■ Record extracts:

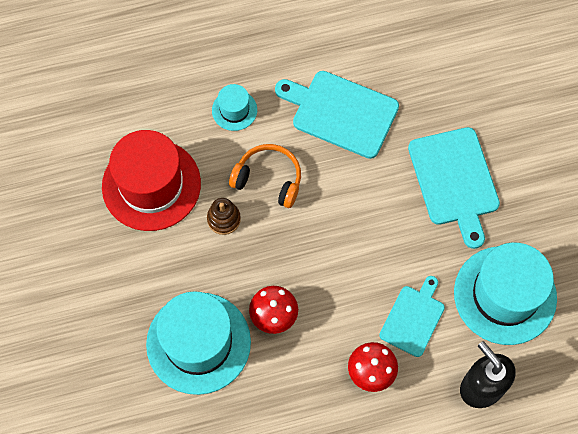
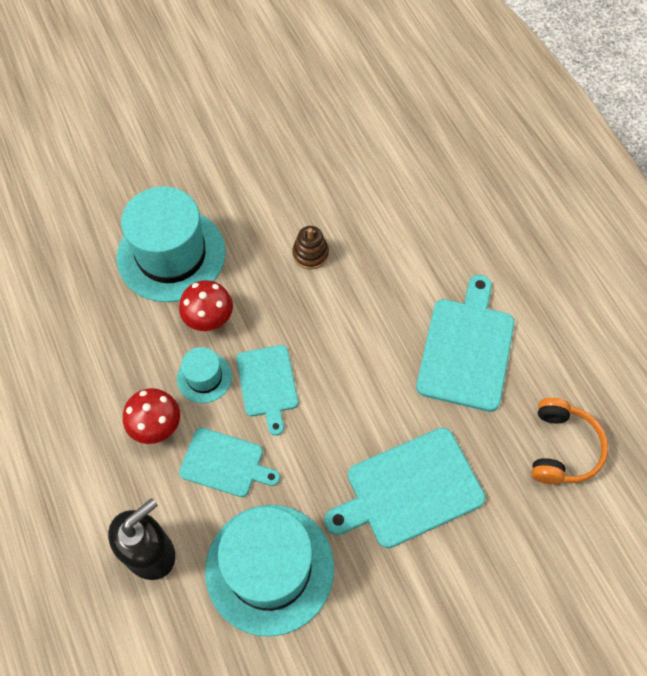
camera: 80 degrees right, 5 degrees down
(151, 185) = (335, 183): red hat -> none
(234, 110) = (440, 242): turquoise hat -> turquoise hat (204, 377)
(268, 179) = (365, 288): orange headphones -> orange headphones (562, 448)
(346, 274) = (268, 384): none -> turquoise cutting board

■ Instructions for the task: Repeat the listing above word for word. Do not include the pictures.

■ Solution below:
camera: 80 degrees right, 5 degrees down
(151, 185) = (335, 183): red hat -> none
(234, 110) = (440, 242): turquoise hat -> turquoise hat (204, 377)
(268, 179) = (365, 288): orange headphones -> orange headphones (562, 448)
(346, 274) = (268, 384): none -> turquoise cutting board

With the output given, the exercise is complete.